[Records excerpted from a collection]
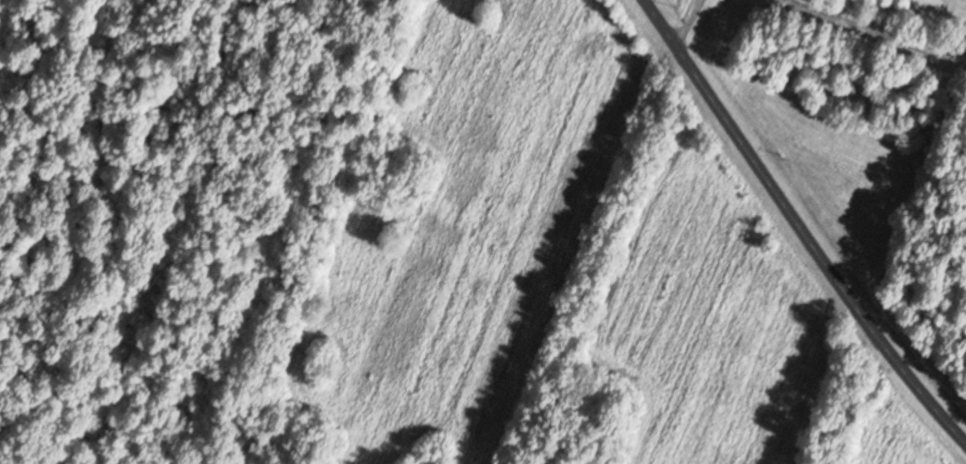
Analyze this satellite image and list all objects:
road: (665, 20)
road: (688, 20)
road: (878, 31)
road: (51, 130)
road: (310, 232)
road: (814, 245)
road: (607, 252)
road: (908, 293)
road: (869, 406)

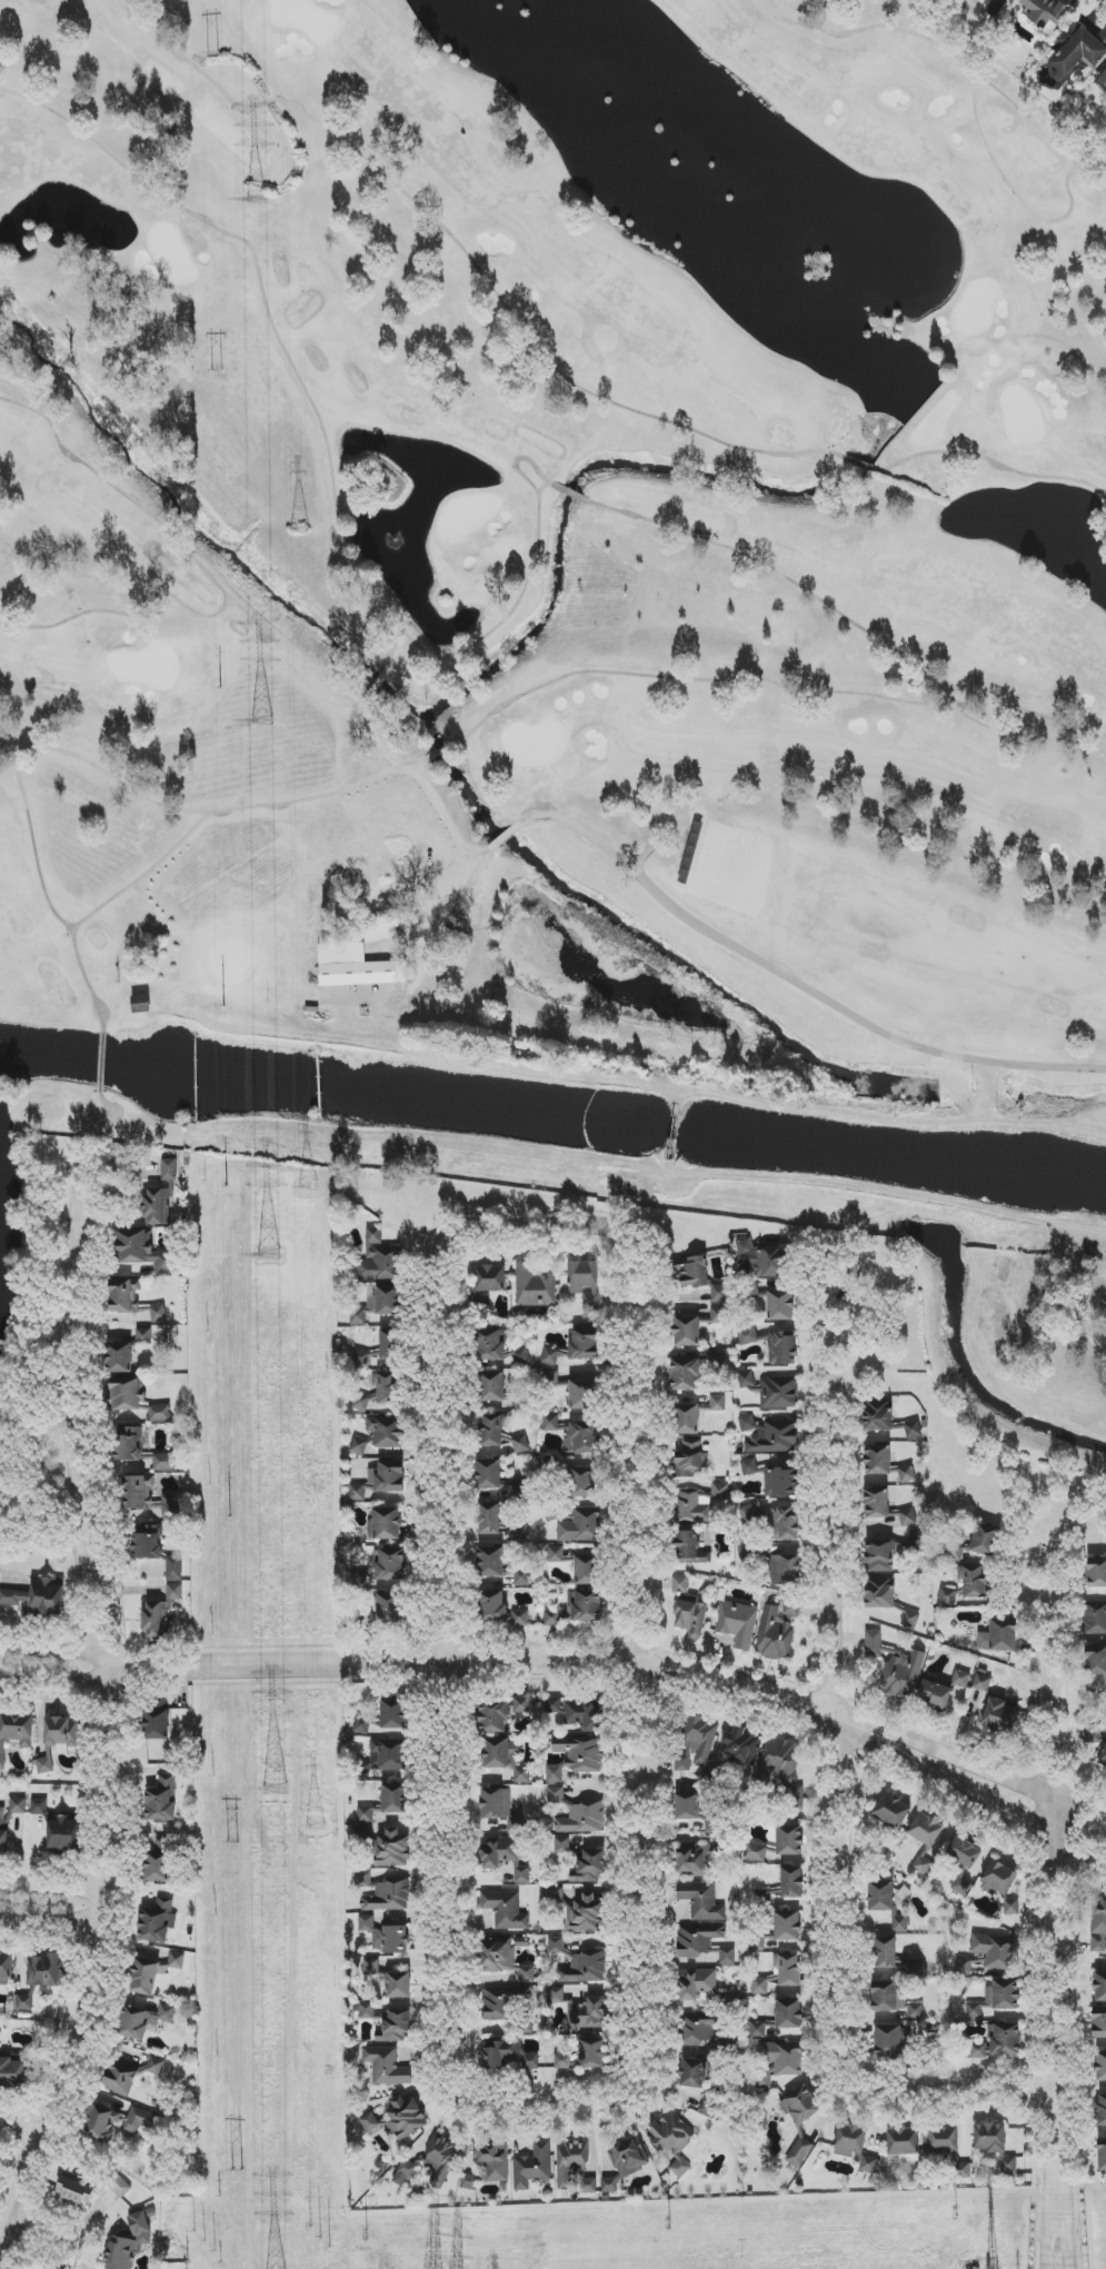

*Try it*
Please write out every record above exactly, but leave the pictures out.

*Exercise result*
Analyze this satellite image and list all objects:
road: (665, 20)
road: (688, 20)
road: (878, 31)
road: (51, 130)
road: (310, 232)
road: (814, 245)
road: (607, 252)
road: (908, 293)
road: (869, 406)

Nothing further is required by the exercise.